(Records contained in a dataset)

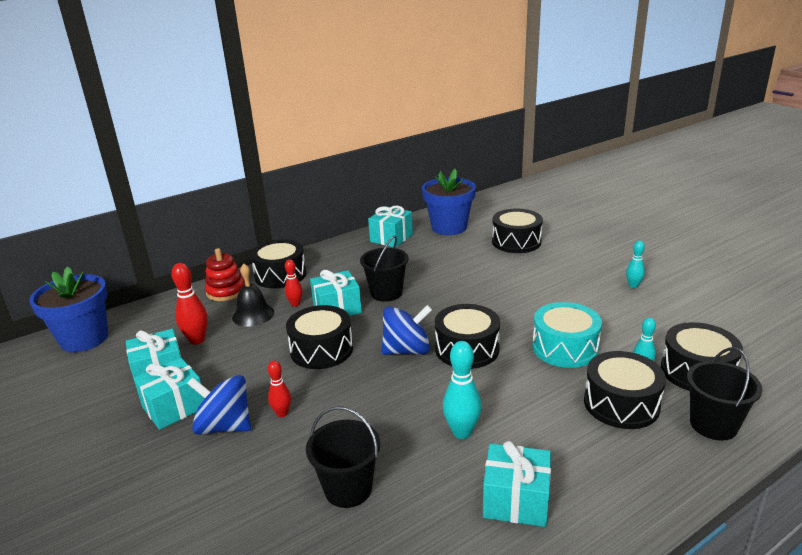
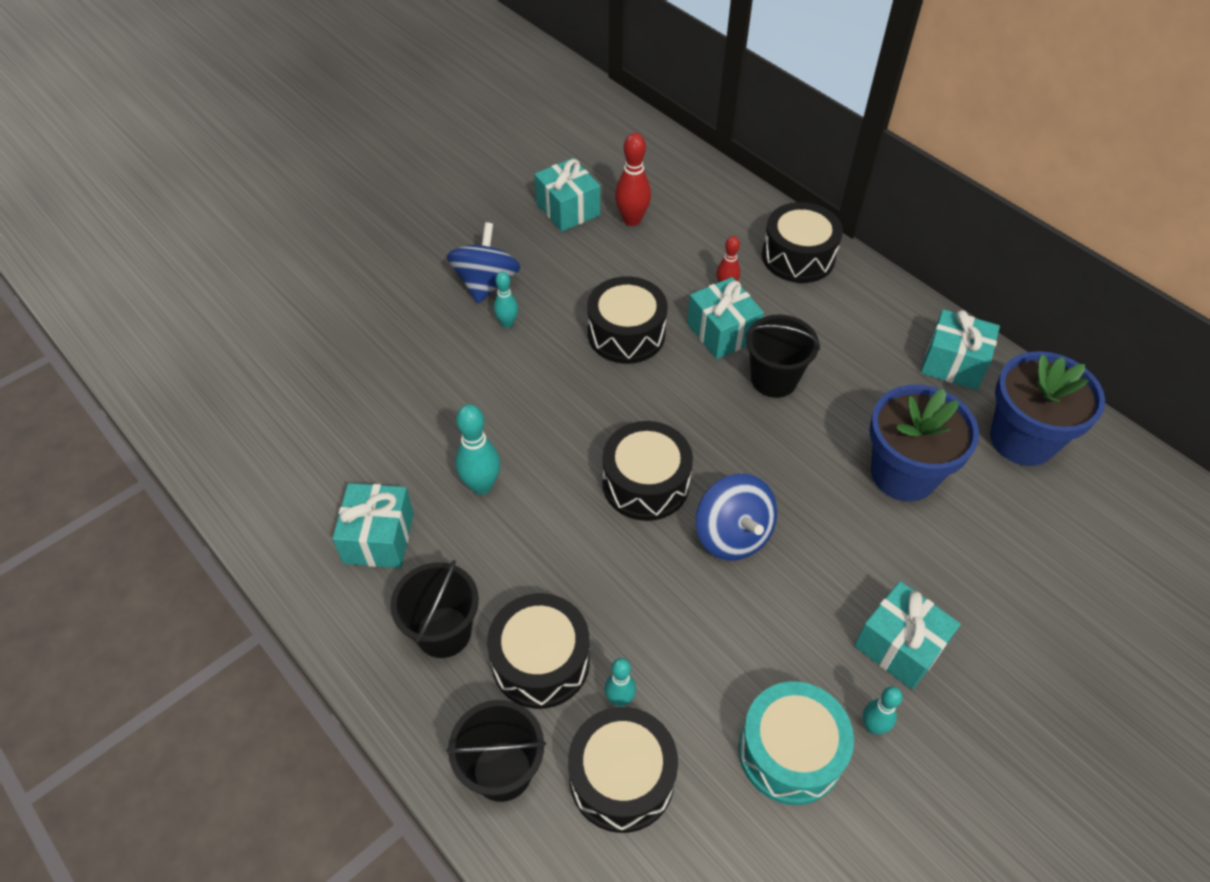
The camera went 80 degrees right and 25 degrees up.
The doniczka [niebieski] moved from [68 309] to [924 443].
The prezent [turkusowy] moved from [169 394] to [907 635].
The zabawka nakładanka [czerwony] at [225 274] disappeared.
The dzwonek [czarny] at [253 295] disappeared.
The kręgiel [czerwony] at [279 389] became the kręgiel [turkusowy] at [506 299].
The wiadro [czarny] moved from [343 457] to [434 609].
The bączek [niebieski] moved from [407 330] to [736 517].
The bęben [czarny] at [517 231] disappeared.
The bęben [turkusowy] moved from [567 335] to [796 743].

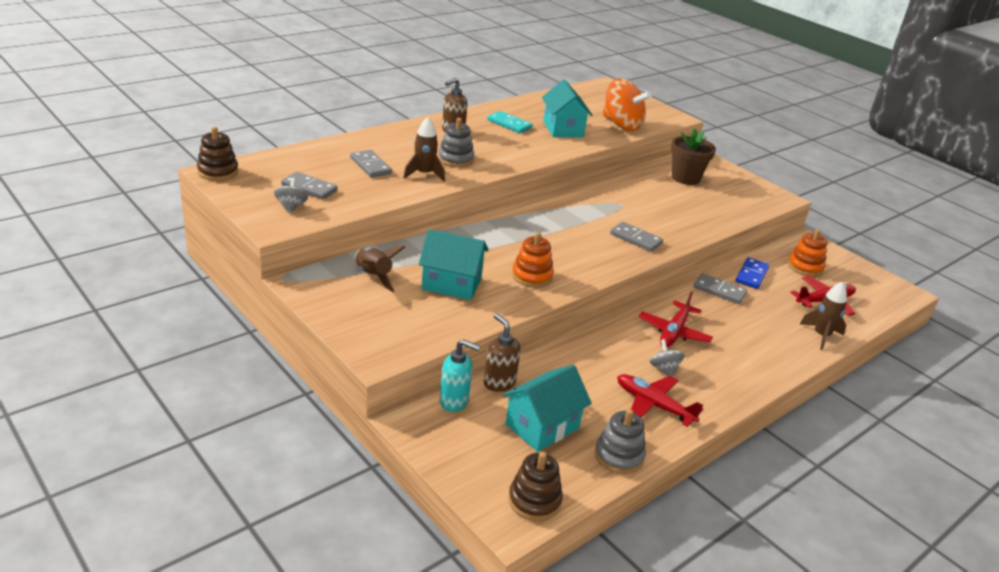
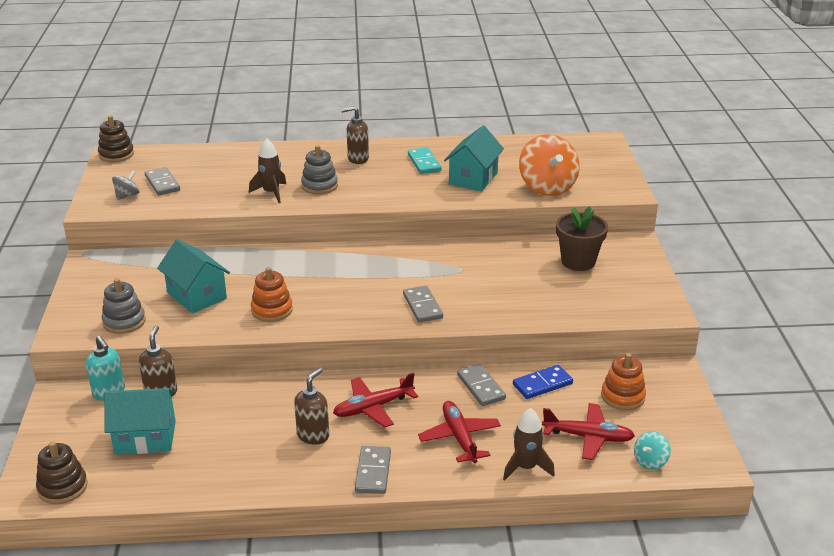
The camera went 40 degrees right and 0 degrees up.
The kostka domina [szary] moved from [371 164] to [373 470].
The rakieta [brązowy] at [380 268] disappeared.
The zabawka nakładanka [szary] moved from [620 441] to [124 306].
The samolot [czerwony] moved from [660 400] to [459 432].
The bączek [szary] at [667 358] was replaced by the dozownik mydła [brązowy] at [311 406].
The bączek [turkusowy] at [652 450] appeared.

> Exercise
After locating the line with "The wiadro [czarny]", transcribe it and the rest of the data above exactly as written, without any picture.

> Answer box
The wiadro [czarny] moved from [343 457] to [434 609].
The bączek [niebieski] moved from [407 330] to [736 517].
The bęben [czarny] at [517 231] disappeared.
The bęben [turkusowy] moved from [567 335] to [796 743].

The camera went 40 degrees right and 0 degrees up.
The kostka domina [szary] moved from [371 164] to [373 470].
The rakieta [brązowy] at [380 268] disappeared.
The zabawka nakładanka [szary] moved from [620 441] to [124 306].
The samolot [czerwony] moved from [660 400] to [459 432].
The bączek [szary] at [667 358] was replaced by the dozownik mydła [brązowy] at [311 406].
The bączek [turkusowy] at [652 450] appeared.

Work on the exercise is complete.